__AIM__:
Quote every line of the data listing below word for word, leaving out the pictures.

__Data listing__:
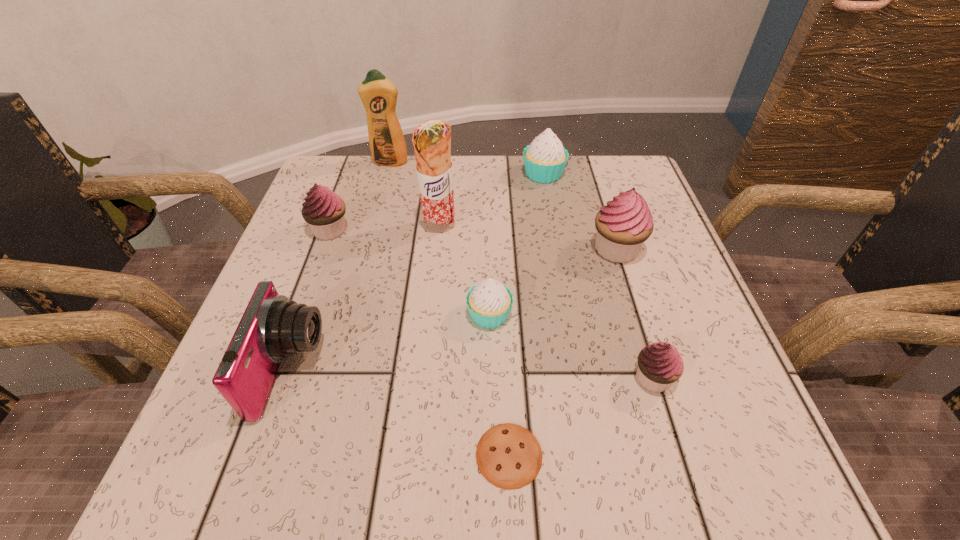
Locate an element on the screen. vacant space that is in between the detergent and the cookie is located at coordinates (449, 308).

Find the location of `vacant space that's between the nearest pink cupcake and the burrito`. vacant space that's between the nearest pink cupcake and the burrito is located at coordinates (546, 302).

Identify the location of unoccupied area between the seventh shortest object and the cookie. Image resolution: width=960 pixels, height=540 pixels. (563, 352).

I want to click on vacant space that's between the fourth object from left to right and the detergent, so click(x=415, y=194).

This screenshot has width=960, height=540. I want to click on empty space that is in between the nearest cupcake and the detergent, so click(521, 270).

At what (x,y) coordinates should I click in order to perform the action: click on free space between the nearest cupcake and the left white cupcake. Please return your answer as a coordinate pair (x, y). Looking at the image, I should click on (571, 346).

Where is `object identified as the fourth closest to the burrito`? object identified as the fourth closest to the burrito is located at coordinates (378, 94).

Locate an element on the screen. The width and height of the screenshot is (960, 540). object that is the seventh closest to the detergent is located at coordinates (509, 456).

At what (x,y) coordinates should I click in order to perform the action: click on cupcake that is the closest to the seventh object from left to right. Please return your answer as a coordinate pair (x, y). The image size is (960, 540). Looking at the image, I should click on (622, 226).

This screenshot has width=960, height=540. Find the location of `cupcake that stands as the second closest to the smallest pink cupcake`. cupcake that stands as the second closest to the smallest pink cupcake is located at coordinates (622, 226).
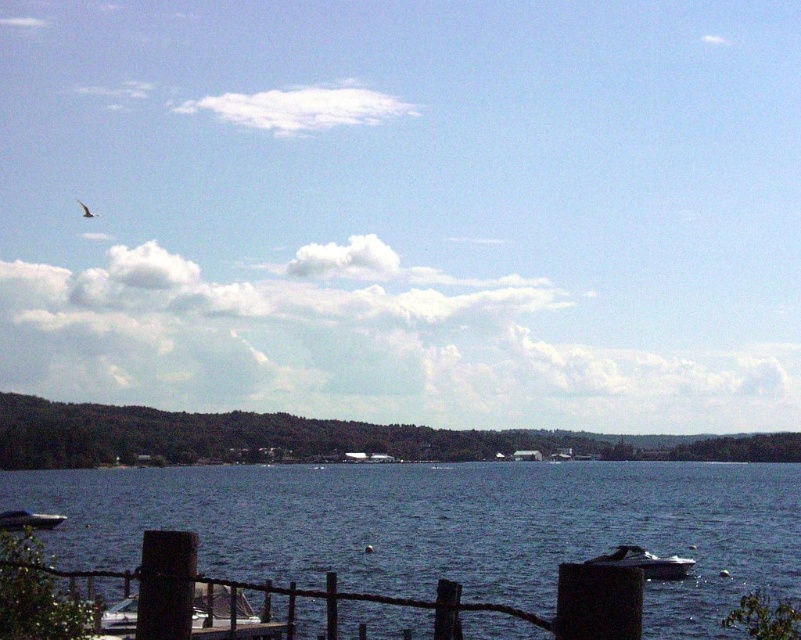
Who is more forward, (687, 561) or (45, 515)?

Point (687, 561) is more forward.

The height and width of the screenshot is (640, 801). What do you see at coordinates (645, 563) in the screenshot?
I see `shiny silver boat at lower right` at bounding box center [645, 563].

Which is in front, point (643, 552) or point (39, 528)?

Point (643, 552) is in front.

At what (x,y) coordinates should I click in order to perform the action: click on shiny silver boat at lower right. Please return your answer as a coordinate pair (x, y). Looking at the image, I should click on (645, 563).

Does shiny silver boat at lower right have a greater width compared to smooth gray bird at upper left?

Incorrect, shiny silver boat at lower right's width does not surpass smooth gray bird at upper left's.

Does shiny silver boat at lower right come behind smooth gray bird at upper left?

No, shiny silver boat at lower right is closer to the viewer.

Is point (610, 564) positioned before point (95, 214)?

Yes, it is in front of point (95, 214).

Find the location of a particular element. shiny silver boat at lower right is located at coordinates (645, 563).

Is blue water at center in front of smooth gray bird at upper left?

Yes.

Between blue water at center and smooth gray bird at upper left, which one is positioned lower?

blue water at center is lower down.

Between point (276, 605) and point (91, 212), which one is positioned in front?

__WRITTEN SOLUTION__:
Locate an element on the screen. vacant space that is in between the detergent and the cookie is located at coordinates (449, 308).

Find the location of `vacant space that's between the nearest pink cupcake and the burrito`. vacant space that's between the nearest pink cupcake and the burrito is located at coordinates (546, 302).

Identify the location of unoccupied area between the seventh shortest object and the cookie. Image resolution: width=960 pixels, height=540 pixels. (563, 352).

I want to click on vacant space that's between the fourth object from left to right and the detergent, so click(x=415, y=194).

This screenshot has width=960, height=540. I want to click on empty space that is in between the nearest cupcake and the detergent, so click(521, 270).

At what (x,y) coordinates should I click in order to perform the action: click on free space between the nearest cupcake and the left white cupcake. Please return your answer as a coordinate pair (x, y). Looking at the image, I should click on (571, 346).

Where is `object identified as the fourth closest to the burrito`? object identified as the fourth closest to the burrito is located at coordinates (378, 94).

Locate an element on the screen. The width and height of the screenshot is (960, 540). object that is the seventh closest to the detergent is located at coordinates (509, 456).

At what (x,y) coordinates should I click in order to perform the action: click on cupcake that is the closest to the seventh object from left to right. Please return your answer as a coordinate pair (x, y). The image size is (960, 540). Looking at the image, I should click on (622, 226).

This screenshot has width=960, height=540. Find the location of `cupcake that stands as the second closest to the smallest pink cupcake`. cupcake that stands as the second closest to the smallest pink cupcake is located at coordinates (622, 226).
Who is more forward, (687, 561) or (45, 515)?

Point (687, 561) is more forward.

The height and width of the screenshot is (640, 801). What do you see at coordinates (645, 563) in the screenshot?
I see `shiny silver boat at lower right` at bounding box center [645, 563].

Which is in front, point (643, 552) or point (39, 528)?

Point (643, 552) is in front.

At what (x,y) coordinates should I click in order to perform the action: click on shiny silver boat at lower right. Please return your answer as a coordinate pair (x, y). Looking at the image, I should click on (645, 563).

Does shiny silver boat at lower right have a greater width compared to smooth gray bird at upper left?

Incorrect, shiny silver boat at lower right's width does not surpass smooth gray bird at upper left's.

Does shiny silver boat at lower right come behind smooth gray bird at upper left?

No, shiny silver boat at lower right is closer to the viewer.

Is point (610, 564) positioned before point (95, 214)?

Yes, it is in front of point (95, 214).

Find the location of a particular element. shiny silver boat at lower right is located at coordinates (645, 563).

Is blue water at center in front of smooth gray bird at upper left?

Yes.

Between blue water at center and smooth gray bird at upper left, which one is positioned lower?

blue water at center is lower down.

Between point (276, 605) and point (91, 212), which one is positioned in front?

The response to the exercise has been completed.